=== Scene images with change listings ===
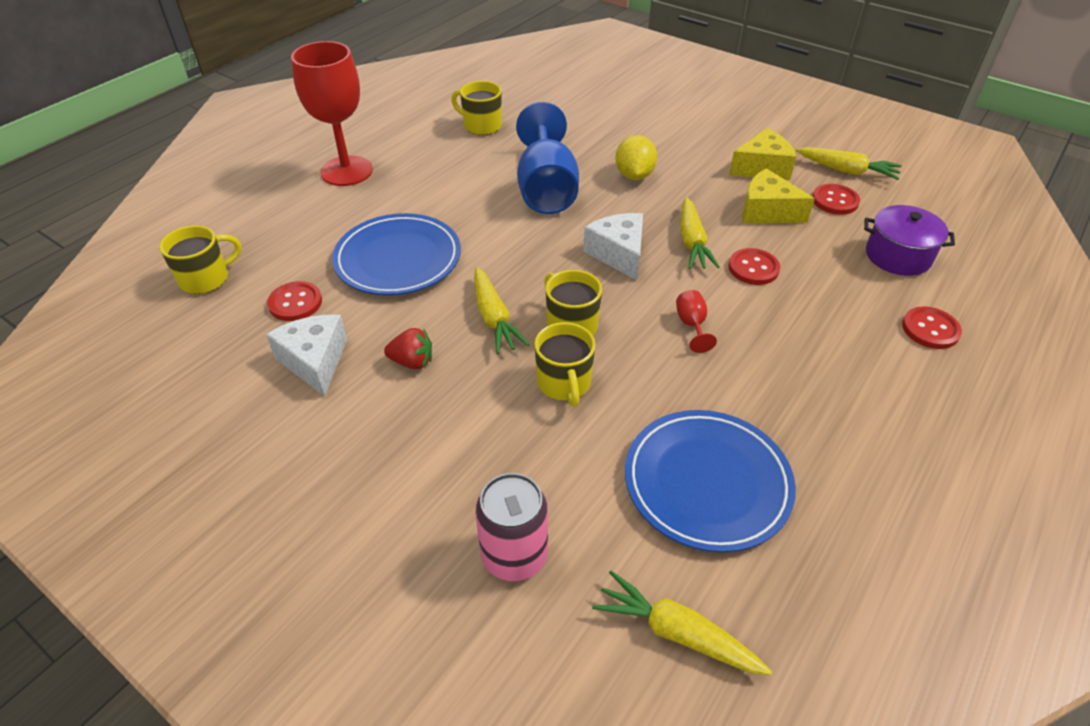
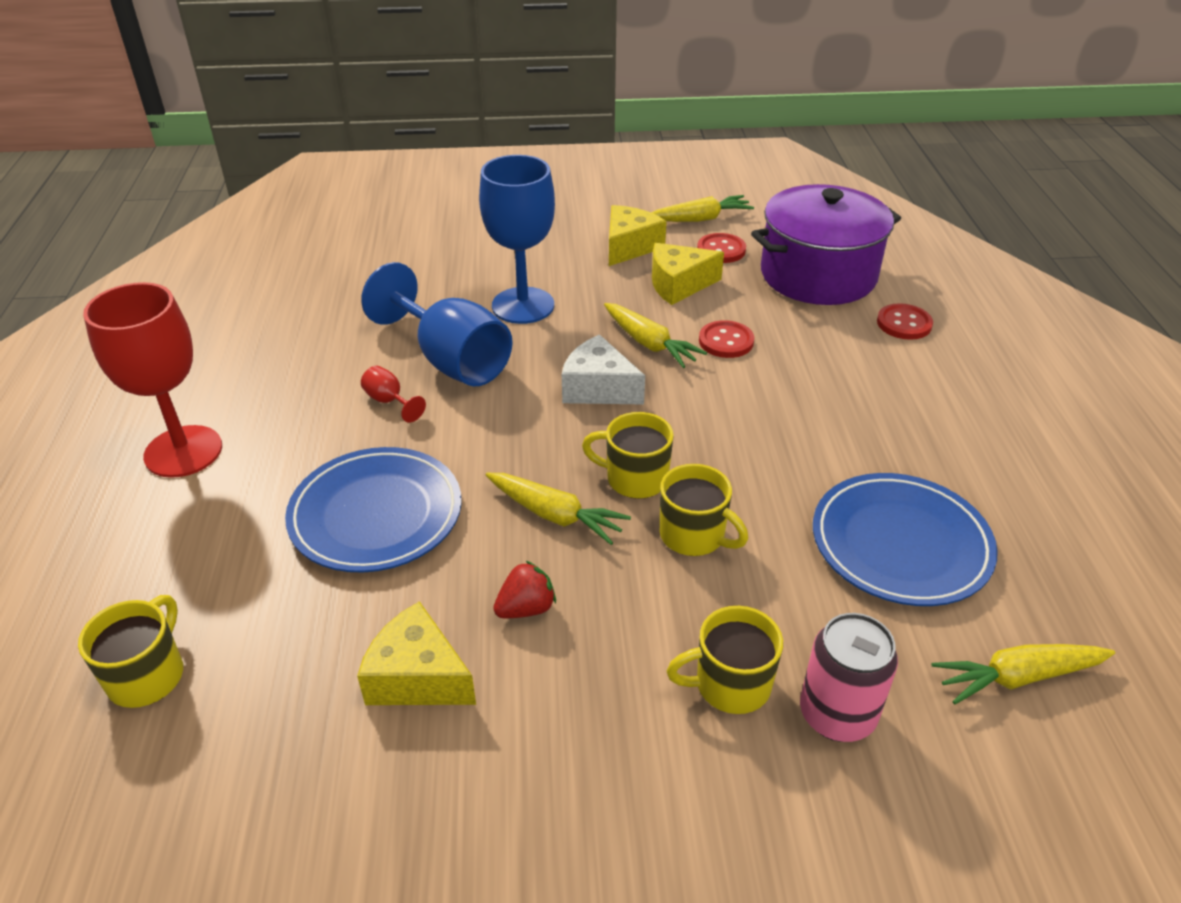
camera: 40 degrees left, 5 degrees down
(295, 303) = (310, 631): red button -> none
(315, 361) = (417, 677): white cheese -> yellow cheese
(481, 126) = (294, 325): yellow mug -> yellow mug (730, 684)
(634, 175) = (523, 305): yellow lemon -> blue goblet
(691, 325) = (736, 419): red goblet -> red goblet (389, 401)
(898, 256) = (818, 275): purple pot -> purple pot, size x1.76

=== Exercise brief ===
Set each line of the records down exactly, leaving every picture out.

=== Answer to the problem ===
camera: 40 degrees left, 5 degrees down
(295, 303) = (310, 631): red button -> none
(315, 361) = (417, 677): white cheese -> yellow cheese
(481, 126) = (294, 325): yellow mug -> yellow mug (730, 684)
(634, 175) = (523, 305): yellow lemon -> blue goblet
(691, 325) = (736, 419): red goblet -> red goblet (389, 401)
(898, 256) = (818, 275): purple pot -> purple pot, size x1.76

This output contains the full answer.